(Beginning of DATA)
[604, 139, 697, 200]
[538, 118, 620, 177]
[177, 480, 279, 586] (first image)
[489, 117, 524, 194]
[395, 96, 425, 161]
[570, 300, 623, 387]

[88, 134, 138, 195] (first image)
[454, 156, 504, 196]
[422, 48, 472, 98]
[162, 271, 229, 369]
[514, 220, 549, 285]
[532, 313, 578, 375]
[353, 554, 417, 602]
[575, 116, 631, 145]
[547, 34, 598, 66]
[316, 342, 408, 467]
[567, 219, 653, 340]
(End of DATA)
» **TASK ITEM**
For this exercise, write all the records out again exactly.

» **ANSWER TO THE EXERCISE**
[604, 139, 697, 200]
[538, 118, 620, 177]
[177, 480, 279, 586] (first image)
[489, 117, 524, 194]
[395, 96, 425, 161]
[570, 300, 623, 387]

[88, 134, 138, 195] (first image)
[454, 156, 504, 196]
[422, 48, 472, 98]
[162, 271, 229, 369]
[514, 220, 549, 285]
[532, 313, 578, 375]
[353, 554, 417, 602]
[575, 116, 631, 145]
[547, 34, 598, 66]
[316, 342, 408, 467]
[567, 219, 653, 340]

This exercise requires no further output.